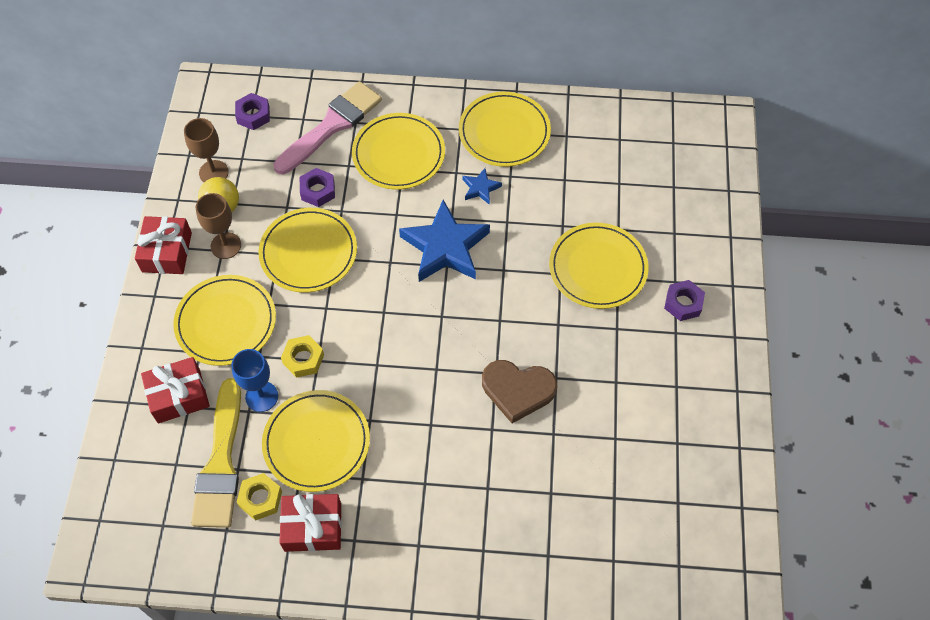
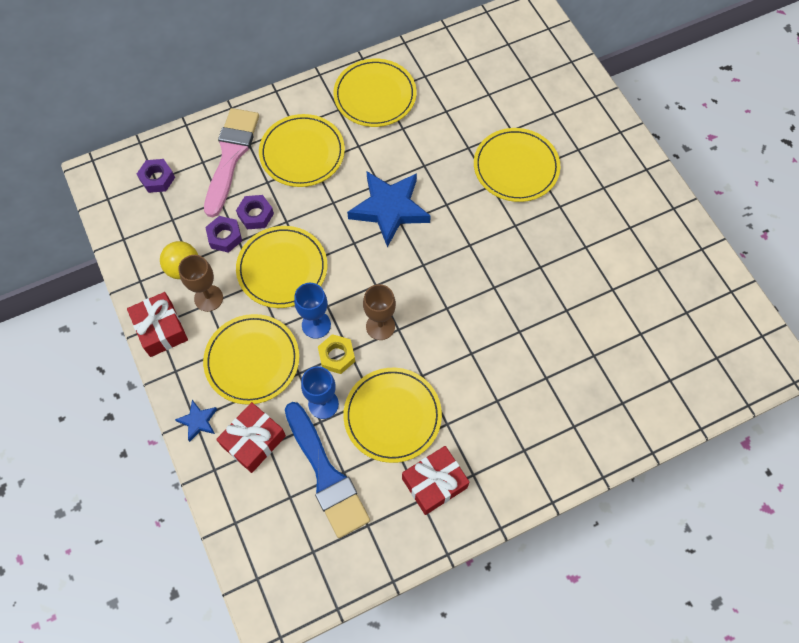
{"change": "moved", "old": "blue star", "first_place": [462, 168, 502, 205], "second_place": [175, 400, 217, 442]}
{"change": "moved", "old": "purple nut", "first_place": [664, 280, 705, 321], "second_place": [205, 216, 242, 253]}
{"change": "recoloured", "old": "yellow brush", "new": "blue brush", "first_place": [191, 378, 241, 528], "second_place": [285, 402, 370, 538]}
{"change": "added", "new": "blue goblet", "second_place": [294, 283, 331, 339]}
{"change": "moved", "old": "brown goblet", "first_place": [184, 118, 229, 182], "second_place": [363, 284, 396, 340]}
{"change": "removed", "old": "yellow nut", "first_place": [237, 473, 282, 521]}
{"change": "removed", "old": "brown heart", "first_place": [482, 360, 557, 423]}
:::
* **Activity**
Drop the pictures, then write out everything else in the records exactly.

* **Finished exercise**
{"change": "moved", "old": "blue star", "first_place": [462, 168, 502, 205], "second_place": [175, 400, 217, 442]}
{"change": "moved", "old": "purple nut", "first_place": [664, 280, 705, 321], "second_place": [205, 216, 242, 253]}
{"change": "recoloured", "old": "yellow brush", "new": "blue brush", "first_place": [191, 378, 241, 528], "second_place": [285, 402, 370, 538]}
{"change": "added", "new": "blue goblet", "second_place": [294, 283, 331, 339]}
{"change": "moved", "old": "brown goblet", "first_place": [184, 118, 229, 182], "second_place": [363, 284, 396, 340]}
{"change": "removed", "old": "yellow nut", "first_place": [237, 473, 282, 521]}
{"change": "removed", "old": "brown heart", "first_place": [482, 360, 557, 423]}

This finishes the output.